Omitting the pictures, restate all of the entries below exactly.
===== Material provided
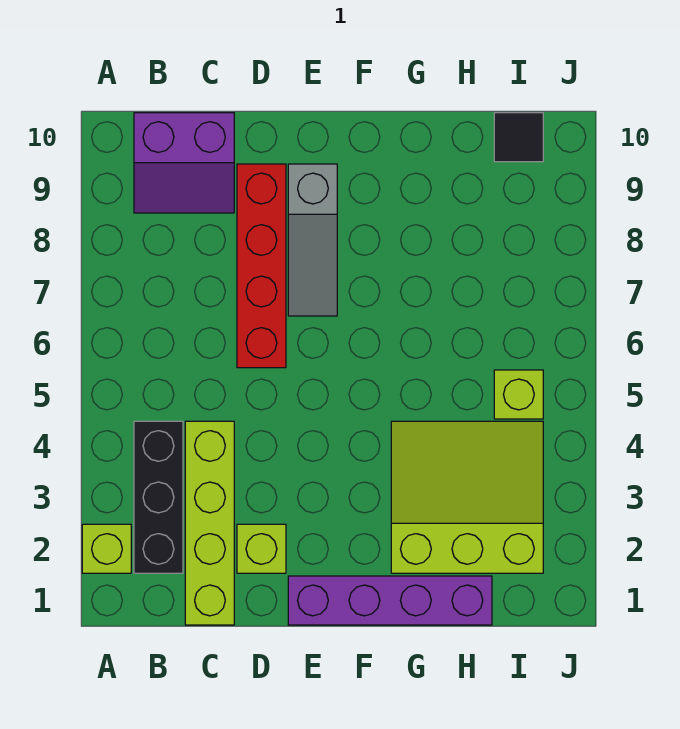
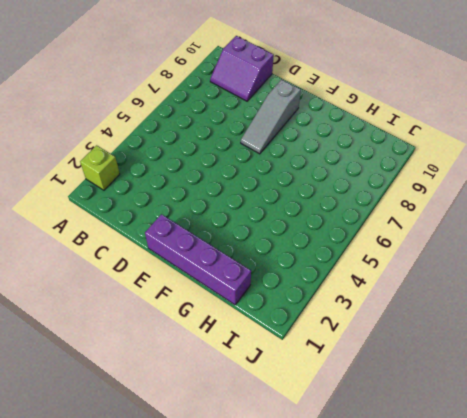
none -> black brick B2:B4 level 1
none -> lime brick C1:C4 level 1

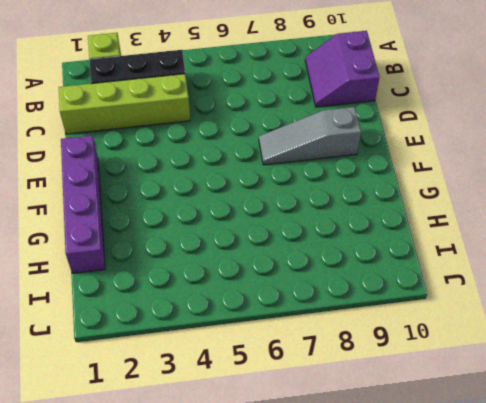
none -> lime brick D2 level 1
none -> red brick D6:D9 level 1

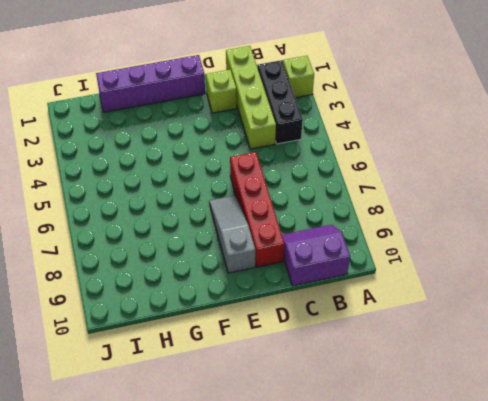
none -> lime slope G2:I4 level 1 top 2
none -> lime brick I5 level 1

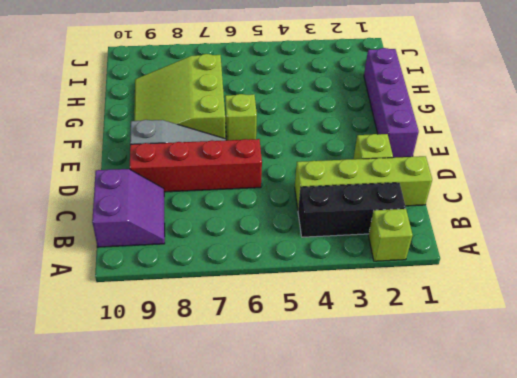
lime brick F6 level 1 -> lime brick I5 level 1
lime slope F7:H9 level 1 top 7 -> lime slope G2:I4 level 1 top 2
none -> black tile I10 level 1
==========
* Task solution
none -> black brick B2:B4 level 1
none -> lime brick C1:C4 level 1

none -> lime brick D2 level 1
none -> red brick D6:D9 level 1

none -> lime slope G2:I4 level 1 top 2
none -> lime brick I5 level 1

lime brick F6 level 1 -> lime brick I5 level 1
lime slope F7:H9 level 1 top 7 -> lime slope G2:I4 level 1 top 2
none -> black tile I10 level 1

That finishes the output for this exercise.